§ **About this exercise**:
Show, from the entries below, every line in which "right" appears.

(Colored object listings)
----------------------------------------

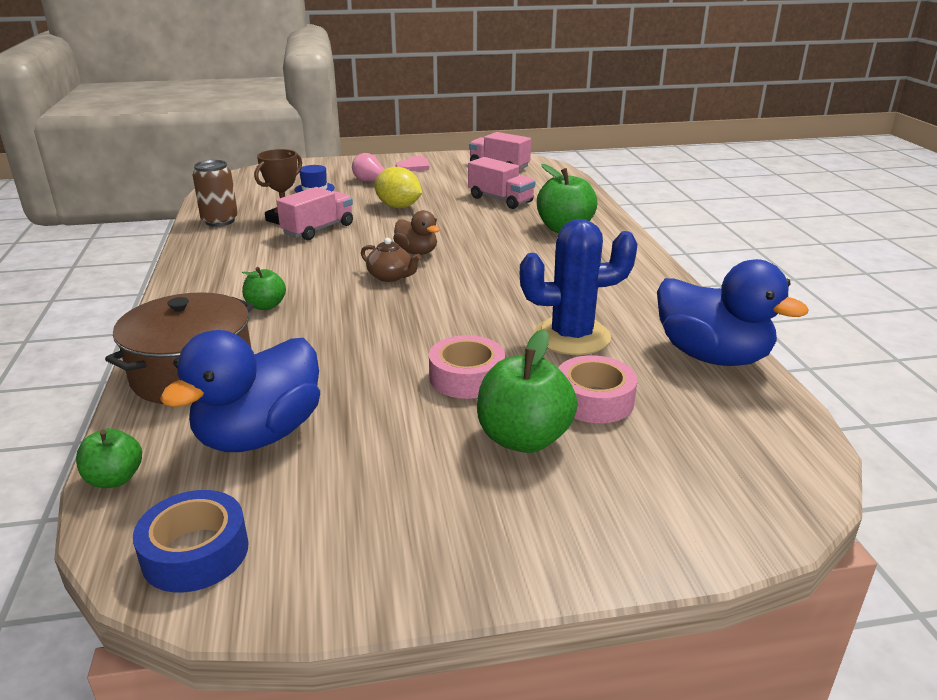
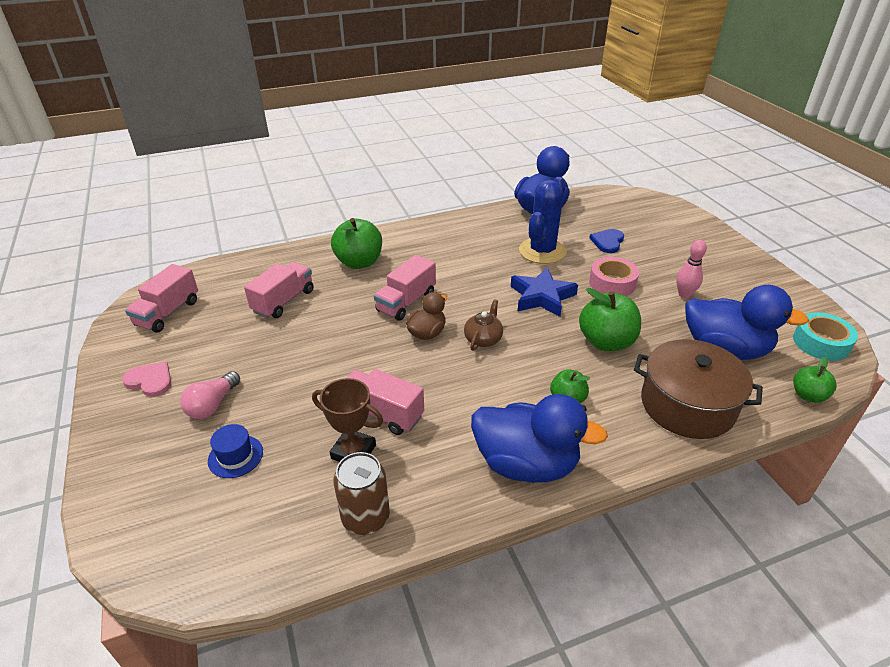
camera: 100 degrees left, 10 degrees up
blue tape [133,490,249,593] -> turquoise tape [793,312,858,361]
yellow lemon [374,167,422,208] -> none
green apple [477,329,578,453] -> green apple moved to [579,288,641,351]
blue cactus [520,219,638,355] -> blue cactus turned 45 degrees clockwise [519,177,567,264]
pink tape [558,355,637,423] -> blue heart [590,229,624,253]
none -> pink truck [374,255,436,321]
none -> blue duck [471,394,608,483]
none -> blue star [511,268,578,317]
none -> pink bowling pin [676,240,707,298]

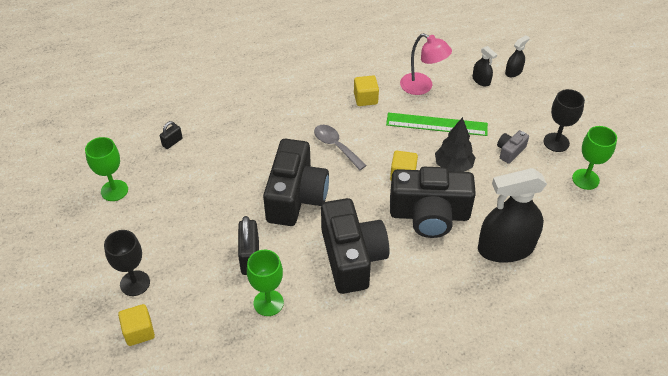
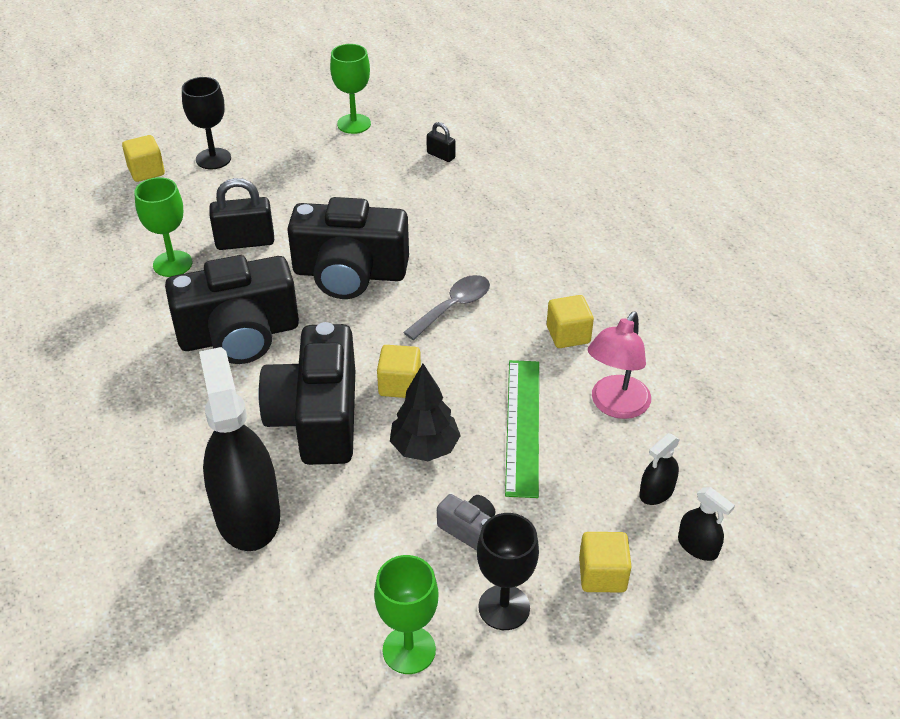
camera: 85 degrees right, 5 degrees down
none -> yellow cube [579,532,632,592]

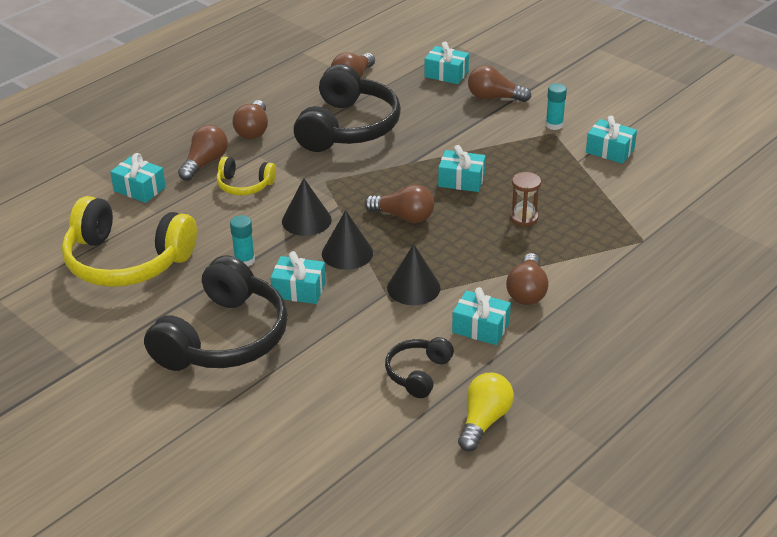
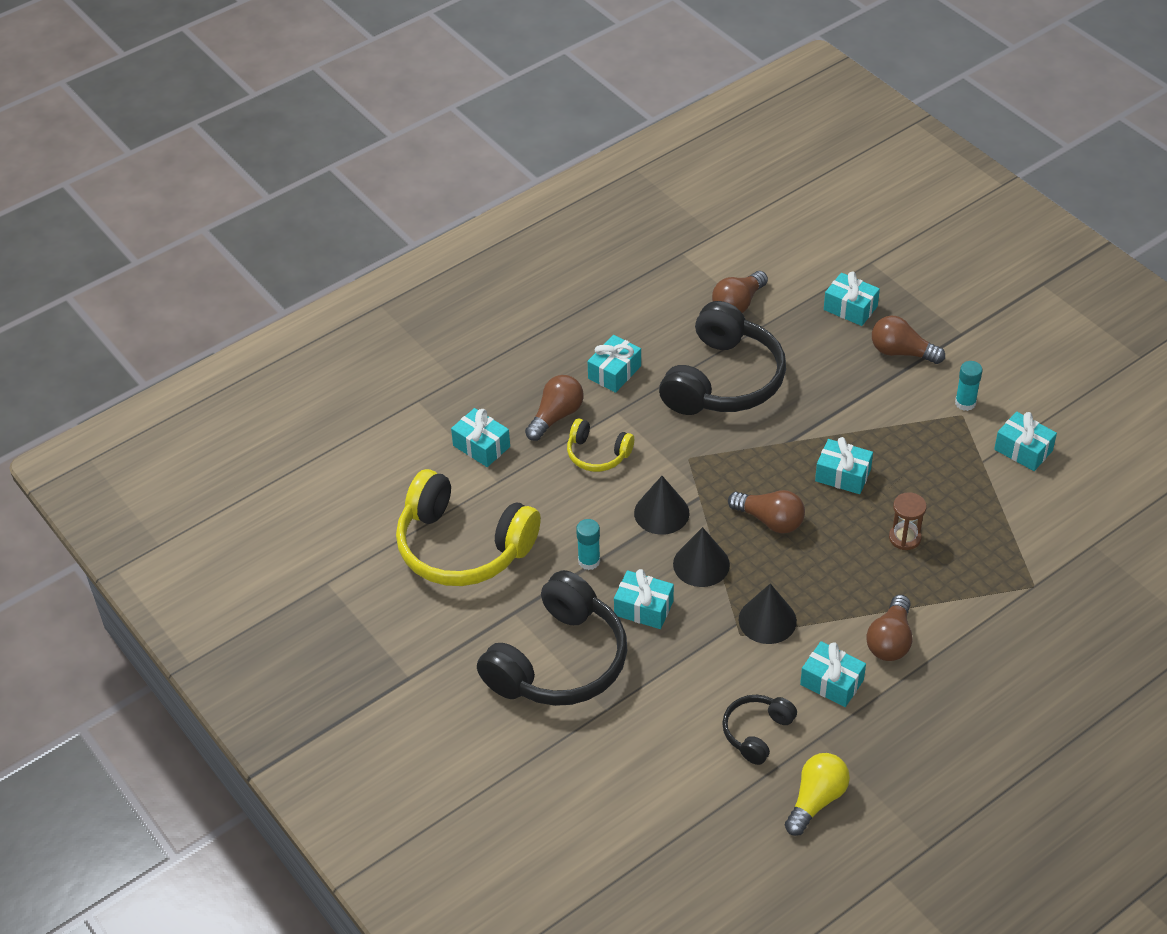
camera: 10 degrees right, 10 degrees up
brown light bulb [232,100,268,139] -> turquoise gift [588,335,641,393]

----------------------------------------

§ **Solution for this problem**:
camera: 85 degrees right, 5 degrees down
camera: 10 degrees right, 10 degrees up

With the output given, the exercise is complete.